──────── Data block

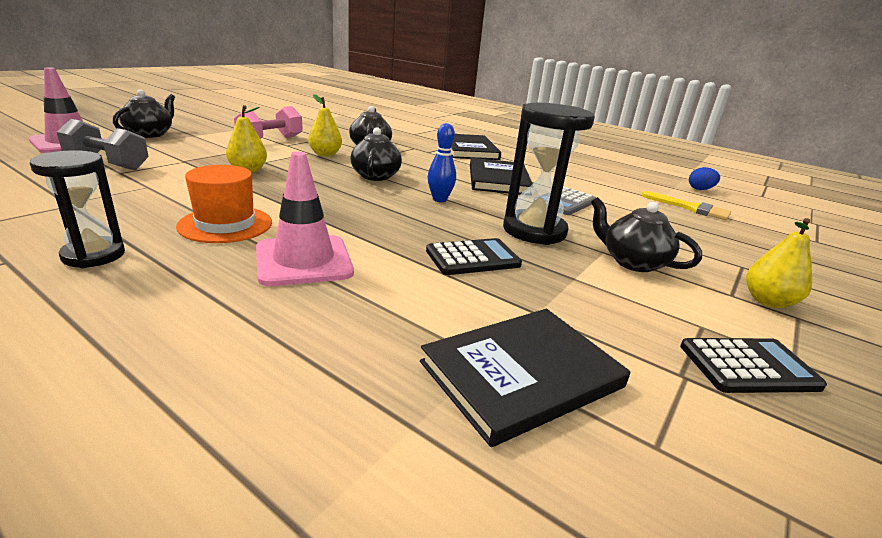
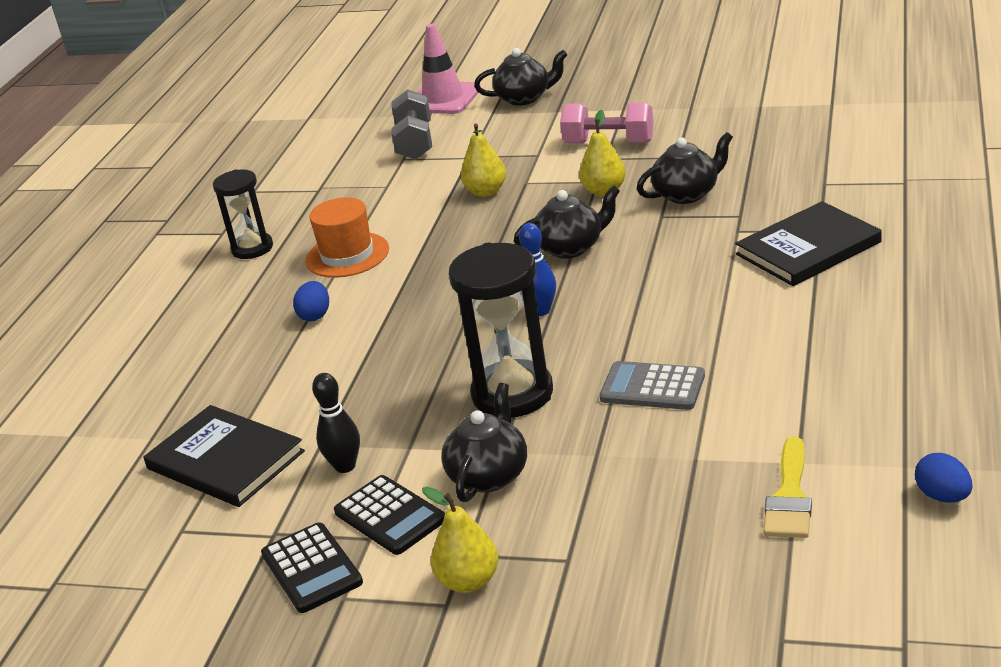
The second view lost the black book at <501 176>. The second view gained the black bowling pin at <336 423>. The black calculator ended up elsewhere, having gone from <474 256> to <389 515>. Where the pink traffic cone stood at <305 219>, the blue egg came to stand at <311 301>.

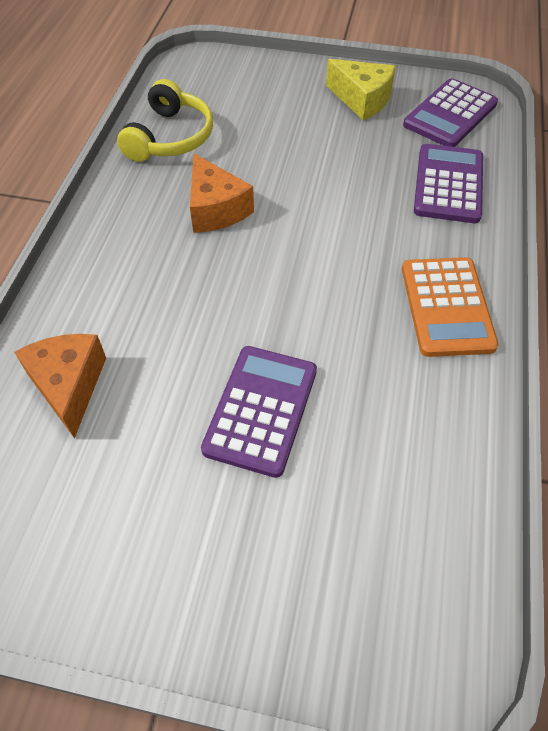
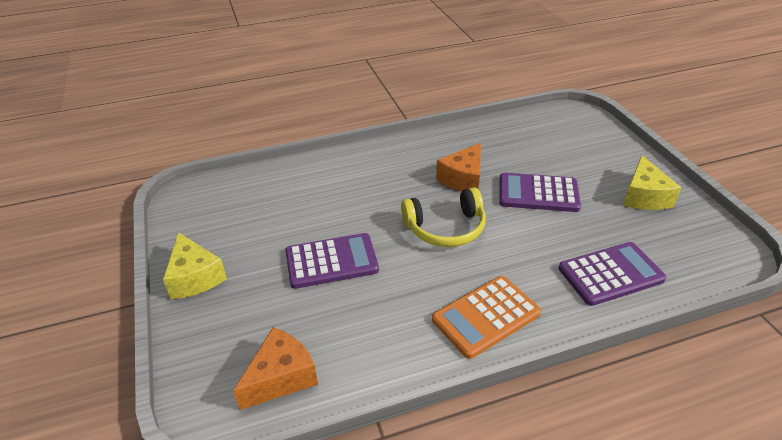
The second view gained the yellow cheese at <195 265>. The orange cheese ended up elsewhere, having gone from <60 386> to <275 368>. The yellow headphones ended up elsewhere, having gone from <165 120> to <443 217>. The purple calculator ended up elsewhere, having gone from <450 112> to <540 192>.

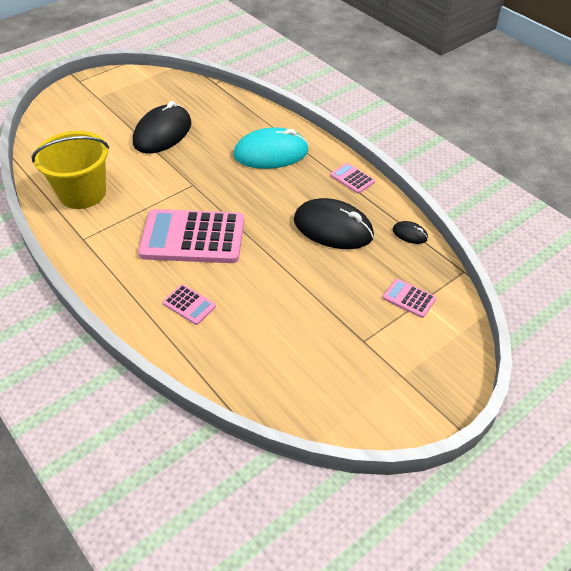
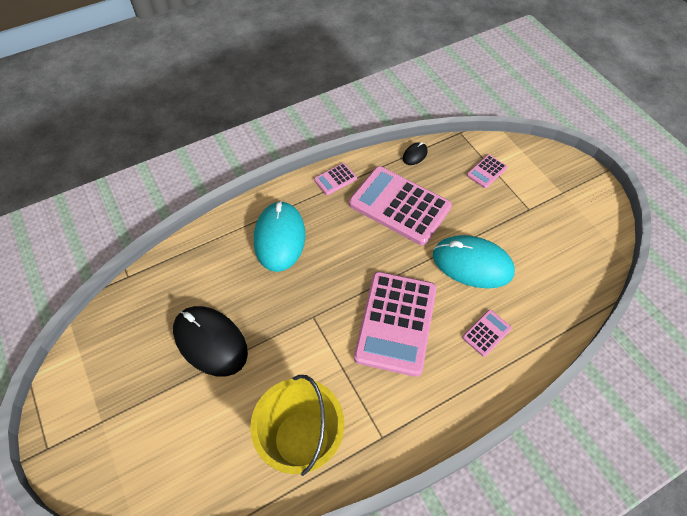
The second view gained the turquoise mouse at <474 261>. Where the black mouse stood at <334 223>, the pink calculator came to stand at <400 205>.

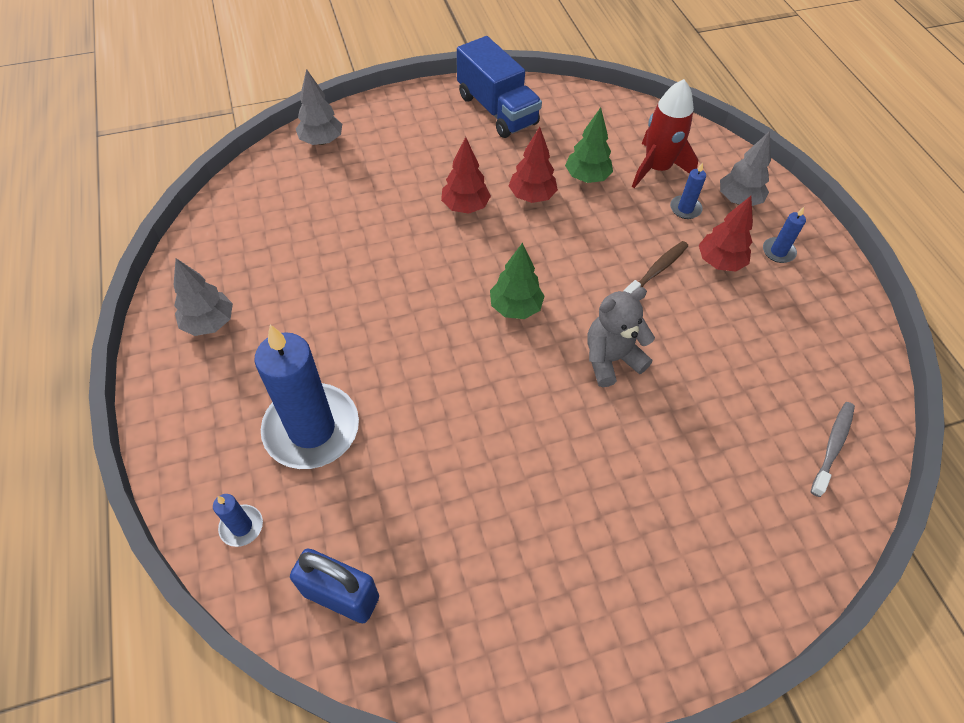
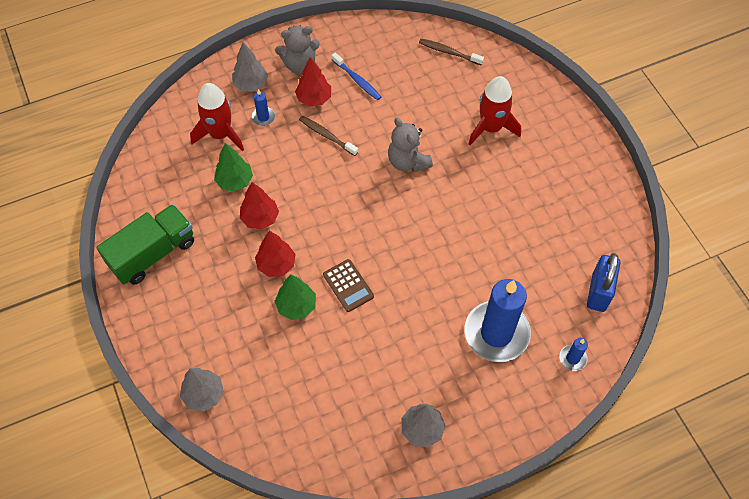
The second view gained the brown calculator at <348 285>. The second view gained the blue toothbrush at <356 76>. The second view gained the red rocket at <494 110>. The green tree ended up elsewhere, having gone from <517 281> to <295 297>. Where the blue candle stood at <784 235>, the grey teddy bear came to stand at <297 50>. What was the blue truck at <499 87> turned into the green truck at <145 244>. What was the grey toothbrush at <833 449> turned into the brown toothbrush at <451 52>.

────────────────

=== Exercise prompt ===
Every line of the listing is to be repeated exactly, and the pictures are to be dropped.

=== Output of the exercise ===
The second view lost the black book at <501 176>. The second view gained the black bowling pin at <336 423>. The black calculator ended up elsewhere, having gone from <474 256> to <389 515>. Where the pink traffic cone stood at <305 219>, the blue egg came to stand at <311 301>.

The second view gained the yellow cheese at <195 265>. The orange cheese ended up elsewhere, having gone from <60 386> to <275 368>. The yellow headphones ended up elsewhere, having gone from <165 120> to <443 217>. The purple calculator ended up elsewhere, having gone from <450 112> to <540 192>.

The second view gained the turquoise mouse at <474 261>. Where the black mouse stood at <334 223>, the pink calculator came to stand at <400 205>.

The second view gained the brown calculator at <348 285>. The second view gained the blue toothbrush at <356 76>. The second view gained the red rocket at <494 110>. The green tree ended up elsewhere, having gone from <517 281> to <295 297>. Where the blue candle stood at <784 235>, the grey teddy bear came to stand at <297 50>. What was the blue truck at <499 87> turned into the green truck at <145 244>. What was the grey toothbrush at <833 449> turned into the brown toothbrush at <451 52>.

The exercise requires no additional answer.